Please list every line of the material below that contains the string "kern", copying each line in full.

---+---

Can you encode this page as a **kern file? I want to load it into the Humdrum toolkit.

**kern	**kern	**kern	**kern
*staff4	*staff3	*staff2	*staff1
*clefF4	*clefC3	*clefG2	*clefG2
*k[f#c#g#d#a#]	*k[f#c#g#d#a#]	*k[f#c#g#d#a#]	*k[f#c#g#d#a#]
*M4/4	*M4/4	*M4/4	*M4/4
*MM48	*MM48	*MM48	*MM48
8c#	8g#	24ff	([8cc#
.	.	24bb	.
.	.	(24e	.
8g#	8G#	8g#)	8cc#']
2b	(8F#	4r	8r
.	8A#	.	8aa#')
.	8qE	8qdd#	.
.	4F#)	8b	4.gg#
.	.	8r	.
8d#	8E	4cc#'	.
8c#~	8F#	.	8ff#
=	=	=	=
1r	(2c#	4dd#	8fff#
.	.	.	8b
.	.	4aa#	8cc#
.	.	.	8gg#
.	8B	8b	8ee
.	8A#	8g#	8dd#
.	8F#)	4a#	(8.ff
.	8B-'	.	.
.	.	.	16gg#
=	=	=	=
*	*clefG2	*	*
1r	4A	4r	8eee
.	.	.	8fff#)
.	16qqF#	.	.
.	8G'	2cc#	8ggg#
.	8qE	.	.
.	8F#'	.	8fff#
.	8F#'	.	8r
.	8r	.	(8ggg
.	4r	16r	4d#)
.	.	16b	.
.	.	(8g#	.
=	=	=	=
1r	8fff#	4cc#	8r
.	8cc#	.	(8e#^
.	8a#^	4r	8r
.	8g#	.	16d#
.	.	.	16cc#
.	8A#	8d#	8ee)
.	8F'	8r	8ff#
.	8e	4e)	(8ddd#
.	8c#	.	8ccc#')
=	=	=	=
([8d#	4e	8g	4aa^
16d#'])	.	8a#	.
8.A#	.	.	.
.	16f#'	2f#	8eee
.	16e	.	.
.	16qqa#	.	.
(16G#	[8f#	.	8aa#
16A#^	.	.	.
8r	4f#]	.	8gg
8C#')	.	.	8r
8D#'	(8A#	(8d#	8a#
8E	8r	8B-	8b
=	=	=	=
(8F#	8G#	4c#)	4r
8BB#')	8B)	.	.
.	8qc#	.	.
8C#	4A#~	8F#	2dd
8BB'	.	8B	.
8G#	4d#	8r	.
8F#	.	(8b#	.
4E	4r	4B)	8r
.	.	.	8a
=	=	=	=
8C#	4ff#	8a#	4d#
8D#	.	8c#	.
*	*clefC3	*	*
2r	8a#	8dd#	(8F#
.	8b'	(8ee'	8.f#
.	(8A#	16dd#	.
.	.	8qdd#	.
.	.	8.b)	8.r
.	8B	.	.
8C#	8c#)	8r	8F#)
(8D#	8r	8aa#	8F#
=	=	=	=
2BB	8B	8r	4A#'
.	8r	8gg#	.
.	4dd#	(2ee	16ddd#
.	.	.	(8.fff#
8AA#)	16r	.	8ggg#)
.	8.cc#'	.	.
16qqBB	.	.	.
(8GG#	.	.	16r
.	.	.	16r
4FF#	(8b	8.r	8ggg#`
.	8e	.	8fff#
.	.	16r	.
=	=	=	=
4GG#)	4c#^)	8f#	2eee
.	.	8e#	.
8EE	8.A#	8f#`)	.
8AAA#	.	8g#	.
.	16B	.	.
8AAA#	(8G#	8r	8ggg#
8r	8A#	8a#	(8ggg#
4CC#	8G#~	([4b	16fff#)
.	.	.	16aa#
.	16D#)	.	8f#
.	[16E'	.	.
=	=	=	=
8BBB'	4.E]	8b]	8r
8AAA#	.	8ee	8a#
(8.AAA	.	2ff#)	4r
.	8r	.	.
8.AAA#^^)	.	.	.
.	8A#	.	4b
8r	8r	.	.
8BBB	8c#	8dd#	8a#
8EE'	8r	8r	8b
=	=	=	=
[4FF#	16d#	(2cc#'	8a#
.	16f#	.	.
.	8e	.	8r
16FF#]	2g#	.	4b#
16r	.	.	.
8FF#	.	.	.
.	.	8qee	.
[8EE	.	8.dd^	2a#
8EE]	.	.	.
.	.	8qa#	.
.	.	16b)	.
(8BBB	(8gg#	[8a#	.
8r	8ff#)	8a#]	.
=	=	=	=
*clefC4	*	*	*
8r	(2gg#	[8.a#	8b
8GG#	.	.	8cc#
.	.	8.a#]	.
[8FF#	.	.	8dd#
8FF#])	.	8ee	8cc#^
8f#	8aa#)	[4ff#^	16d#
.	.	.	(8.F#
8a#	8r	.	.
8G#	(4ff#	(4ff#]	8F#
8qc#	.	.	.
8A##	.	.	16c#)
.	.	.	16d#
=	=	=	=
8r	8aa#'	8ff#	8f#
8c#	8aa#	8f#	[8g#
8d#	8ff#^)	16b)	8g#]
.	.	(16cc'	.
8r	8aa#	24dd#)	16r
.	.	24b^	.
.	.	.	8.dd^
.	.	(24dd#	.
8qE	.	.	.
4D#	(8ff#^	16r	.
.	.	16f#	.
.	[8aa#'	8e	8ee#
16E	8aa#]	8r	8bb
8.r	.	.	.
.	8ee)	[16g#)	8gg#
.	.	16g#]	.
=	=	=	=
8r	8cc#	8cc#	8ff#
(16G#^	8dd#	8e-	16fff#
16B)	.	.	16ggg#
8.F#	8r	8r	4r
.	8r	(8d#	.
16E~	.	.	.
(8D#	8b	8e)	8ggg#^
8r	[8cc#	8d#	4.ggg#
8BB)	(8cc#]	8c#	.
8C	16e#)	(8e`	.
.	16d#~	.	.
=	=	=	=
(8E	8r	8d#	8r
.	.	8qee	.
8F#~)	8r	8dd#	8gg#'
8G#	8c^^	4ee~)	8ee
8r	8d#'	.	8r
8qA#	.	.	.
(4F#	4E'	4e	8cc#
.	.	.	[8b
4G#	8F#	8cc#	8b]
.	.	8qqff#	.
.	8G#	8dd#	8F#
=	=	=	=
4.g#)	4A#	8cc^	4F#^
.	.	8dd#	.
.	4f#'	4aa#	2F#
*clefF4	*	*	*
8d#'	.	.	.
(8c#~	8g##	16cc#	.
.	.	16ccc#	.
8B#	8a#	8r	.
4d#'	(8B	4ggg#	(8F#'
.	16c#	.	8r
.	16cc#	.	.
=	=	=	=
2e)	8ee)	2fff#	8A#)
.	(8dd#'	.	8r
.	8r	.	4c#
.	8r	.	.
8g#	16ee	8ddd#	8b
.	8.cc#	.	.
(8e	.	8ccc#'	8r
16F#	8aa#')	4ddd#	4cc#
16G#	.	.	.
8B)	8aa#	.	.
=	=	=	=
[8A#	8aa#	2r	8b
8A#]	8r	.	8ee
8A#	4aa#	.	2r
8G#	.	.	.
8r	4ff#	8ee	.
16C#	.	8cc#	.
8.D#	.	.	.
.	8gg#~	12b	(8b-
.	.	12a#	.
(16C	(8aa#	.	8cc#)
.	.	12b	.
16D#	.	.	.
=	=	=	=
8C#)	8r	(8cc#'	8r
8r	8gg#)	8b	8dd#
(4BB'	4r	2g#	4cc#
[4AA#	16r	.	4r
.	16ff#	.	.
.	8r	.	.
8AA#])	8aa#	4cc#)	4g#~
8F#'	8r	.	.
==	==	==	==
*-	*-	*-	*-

---+---

The completed task:
Can you encode this page as a **kern file? I want to load it into the Humdrum toolkit.
**kern	**kern	**kern	**kern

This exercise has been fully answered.